(The task): Make a verbatim copy of the entries below; pictures stay out.

(Data for processing):

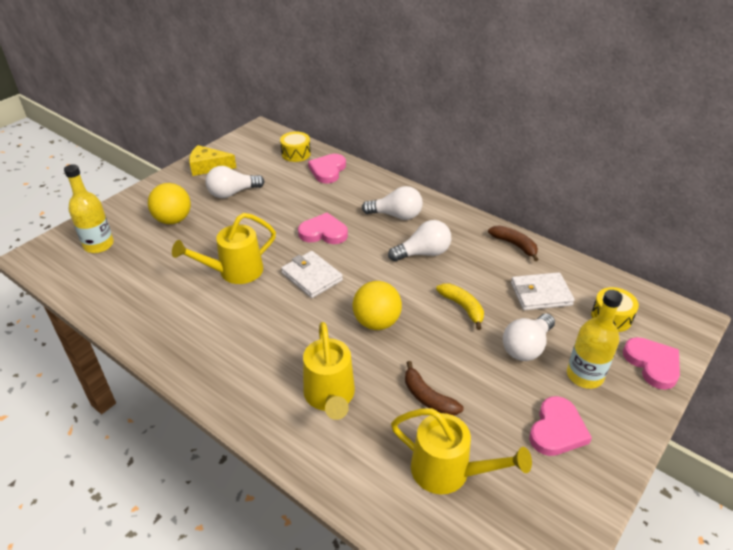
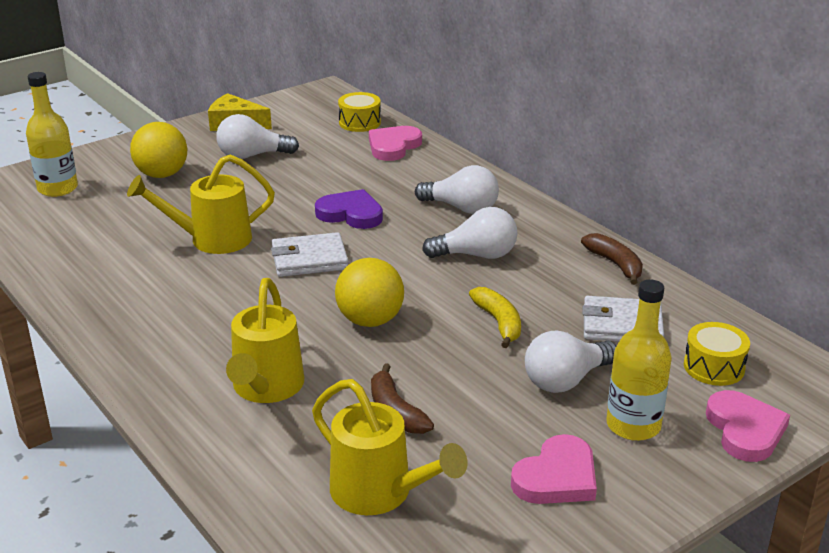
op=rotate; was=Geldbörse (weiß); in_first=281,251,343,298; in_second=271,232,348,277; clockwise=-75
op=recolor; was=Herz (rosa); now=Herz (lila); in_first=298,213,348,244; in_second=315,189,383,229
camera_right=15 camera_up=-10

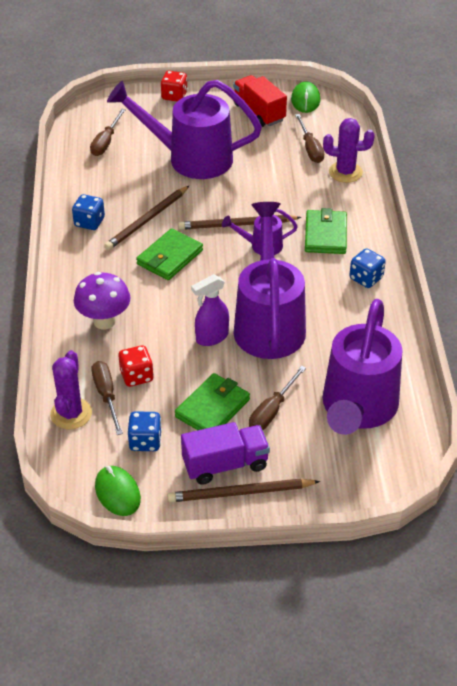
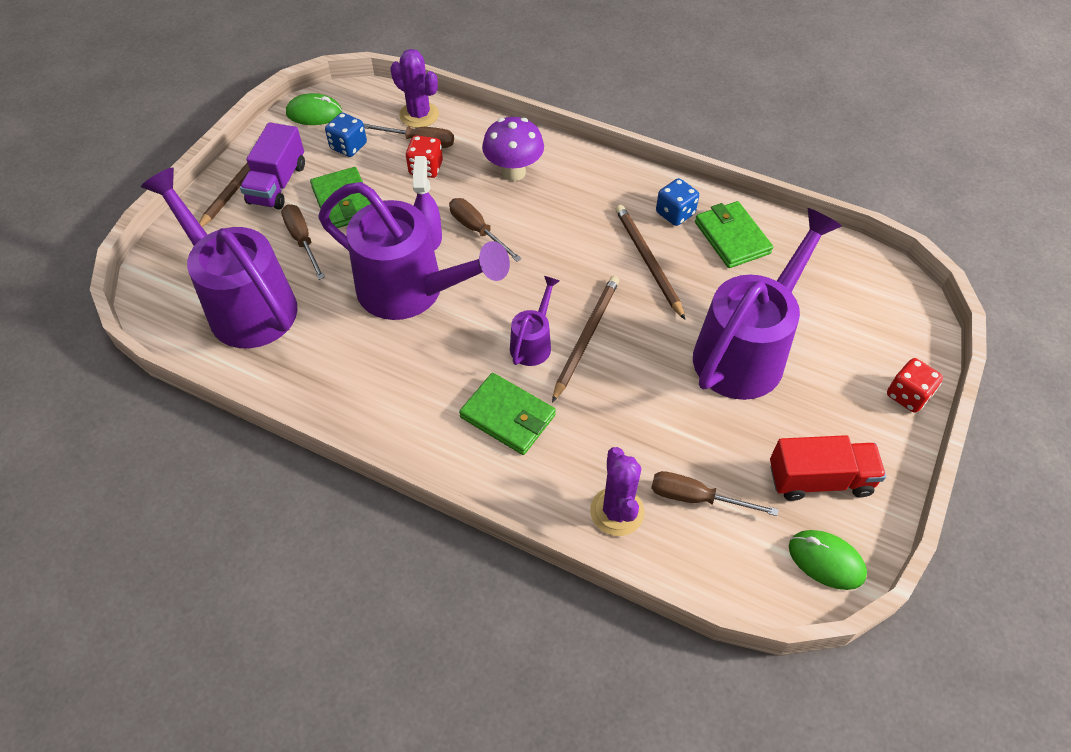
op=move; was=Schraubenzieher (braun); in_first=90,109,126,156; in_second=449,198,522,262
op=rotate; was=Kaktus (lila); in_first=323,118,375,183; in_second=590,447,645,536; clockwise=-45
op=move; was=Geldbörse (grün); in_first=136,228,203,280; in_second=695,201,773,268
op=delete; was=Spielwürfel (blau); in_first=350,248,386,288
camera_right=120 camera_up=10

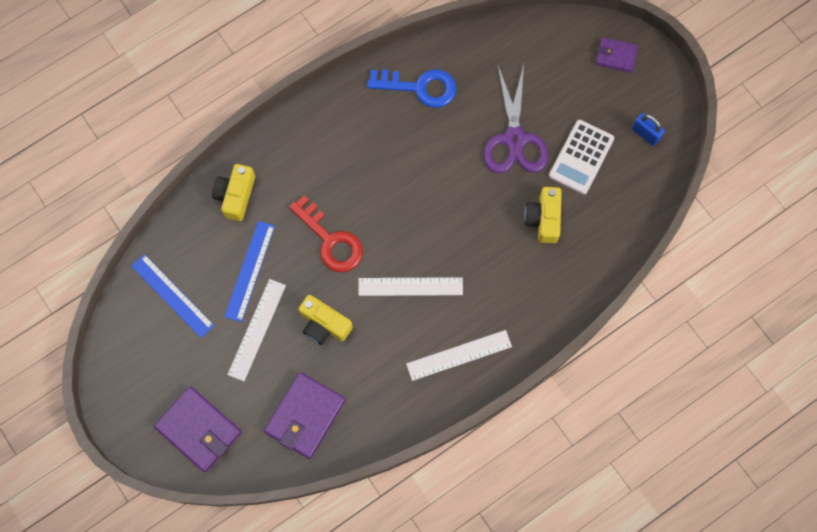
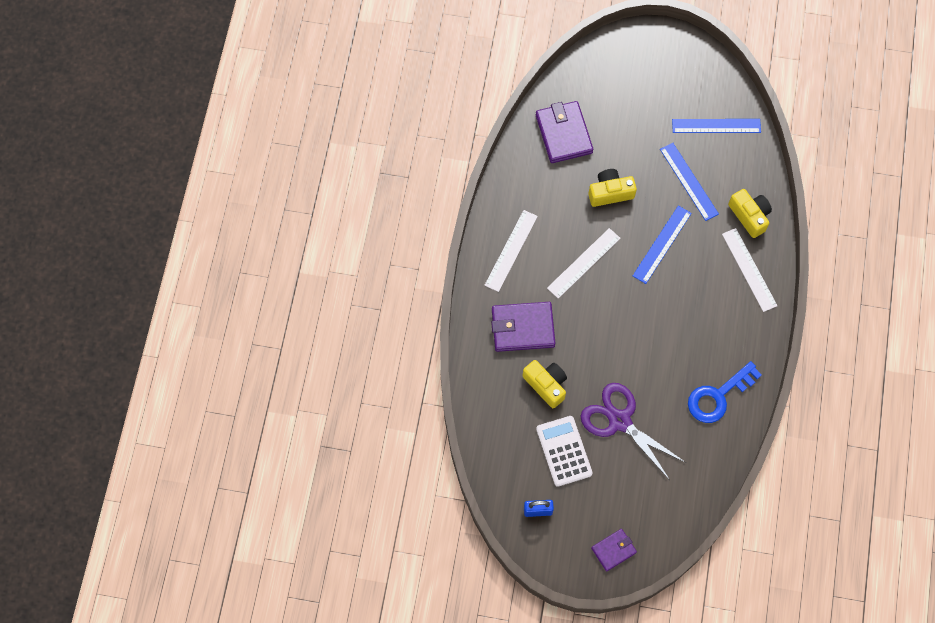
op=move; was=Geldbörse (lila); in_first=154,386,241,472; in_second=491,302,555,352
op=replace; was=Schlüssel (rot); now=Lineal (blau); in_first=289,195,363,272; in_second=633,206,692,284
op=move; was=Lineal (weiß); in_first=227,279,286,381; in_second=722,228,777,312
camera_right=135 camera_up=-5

(Response to this task):
op=rotate; was=Geldbörse (weiß); in_first=281,251,343,298; in_second=271,232,348,277; clockwise=-75
op=recolor; was=Herz (rosa); now=Herz (lila); in_first=298,213,348,244; in_second=315,189,383,229
camera_right=15 camera_up=-10

op=move; was=Schraubenzieher (braun); in_first=90,109,126,156; in_second=449,198,522,262
op=rotate; was=Kaktus (lila); in_first=323,118,375,183; in_second=590,447,645,536; clockwise=-45
op=move; was=Geldbörse (grün); in_first=136,228,203,280; in_second=695,201,773,268
op=delete; was=Spielwürfel (blau); in_first=350,248,386,288
camera_right=120 camera_up=10

op=move; was=Geldbörse (lila); in_first=154,386,241,472; in_second=491,302,555,352
op=replace; was=Schlüssel (rot); now=Lineal (blau); in_first=289,195,363,272; in_second=633,206,692,284
op=move; was=Lineal (weiß); in_first=227,279,286,381; in_second=722,228,777,312
camera_right=135 camera_up=-5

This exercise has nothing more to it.